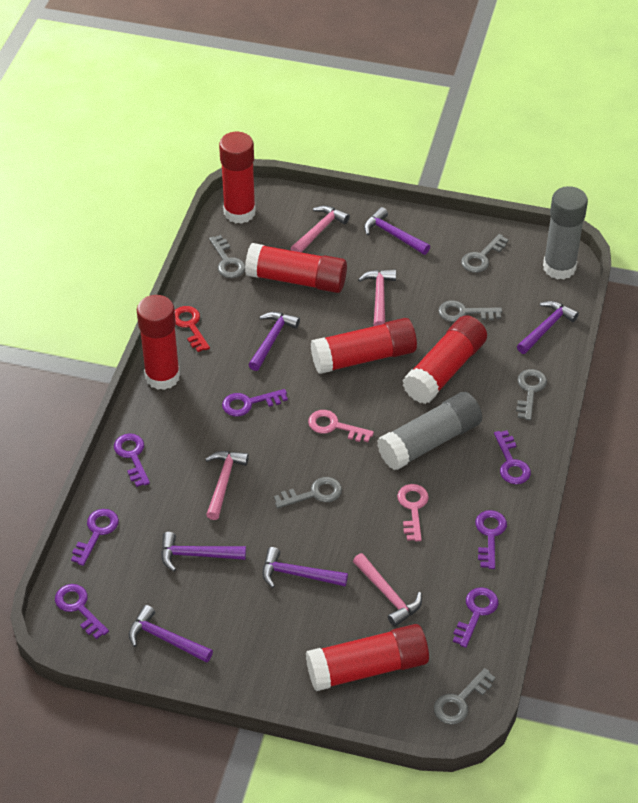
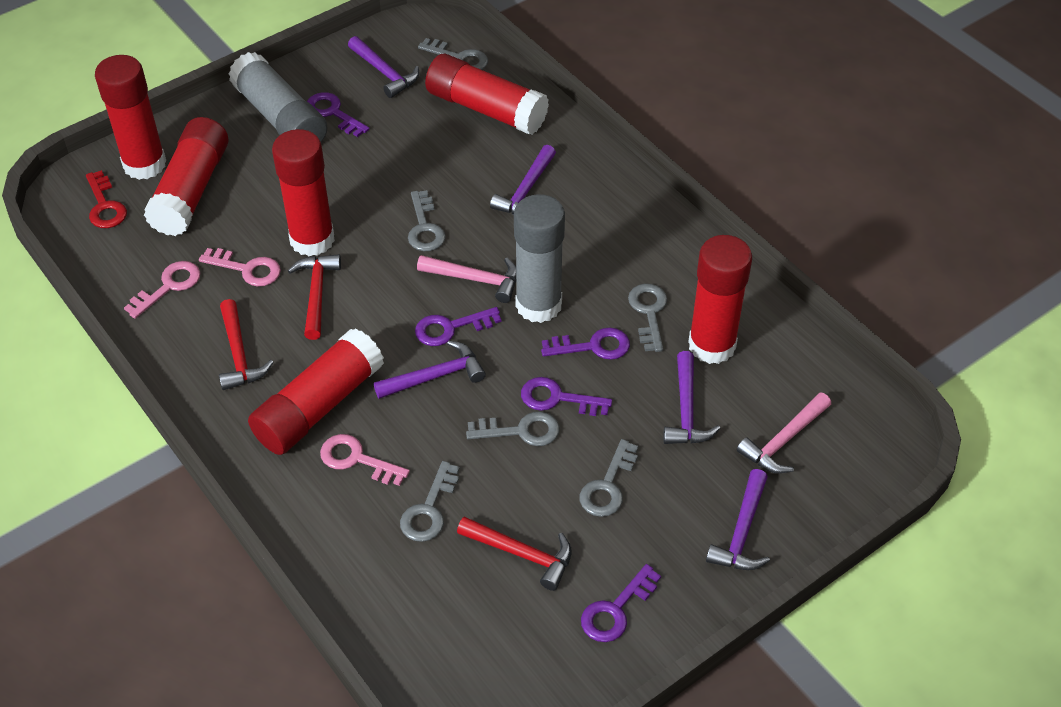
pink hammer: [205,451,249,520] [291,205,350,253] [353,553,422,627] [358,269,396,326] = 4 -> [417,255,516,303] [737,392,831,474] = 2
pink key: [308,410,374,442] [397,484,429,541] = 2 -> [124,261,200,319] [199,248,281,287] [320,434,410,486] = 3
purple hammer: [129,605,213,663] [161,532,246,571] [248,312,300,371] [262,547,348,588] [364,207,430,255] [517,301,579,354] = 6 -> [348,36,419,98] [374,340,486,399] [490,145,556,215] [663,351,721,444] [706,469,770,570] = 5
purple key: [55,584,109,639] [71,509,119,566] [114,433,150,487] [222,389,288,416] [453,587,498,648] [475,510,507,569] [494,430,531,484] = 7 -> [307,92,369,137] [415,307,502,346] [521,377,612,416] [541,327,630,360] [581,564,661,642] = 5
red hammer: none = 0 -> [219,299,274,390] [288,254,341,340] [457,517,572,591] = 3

= Task to complete =
When you retype the data above, match every line exactly and leave the pictures behind.

= Response area =
pink hammer: [205,451,249,520] [291,205,350,253] [353,553,422,627] [358,269,396,326] = 4 -> [417,255,516,303] [737,392,831,474] = 2
pink key: [308,410,374,442] [397,484,429,541] = 2 -> [124,261,200,319] [199,248,281,287] [320,434,410,486] = 3
purple hammer: [129,605,213,663] [161,532,246,571] [248,312,300,371] [262,547,348,588] [364,207,430,255] [517,301,579,354] = 6 -> [348,36,419,98] [374,340,486,399] [490,145,556,215] [663,351,721,444] [706,469,770,570] = 5
purple key: [55,584,109,639] [71,509,119,566] [114,433,150,487] [222,389,288,416] [453,587,498,648] [475,510,507,569] [494,430,531,484] = 7 -> [307,92,369,137] [415,307,502,346] [521,377,612,416] [541,327,630,360] [581,564,661,642] = 5
red hammer: none = 0 -> [219,299,274,390] [288,254,341,340] [457,517,572,591] = 3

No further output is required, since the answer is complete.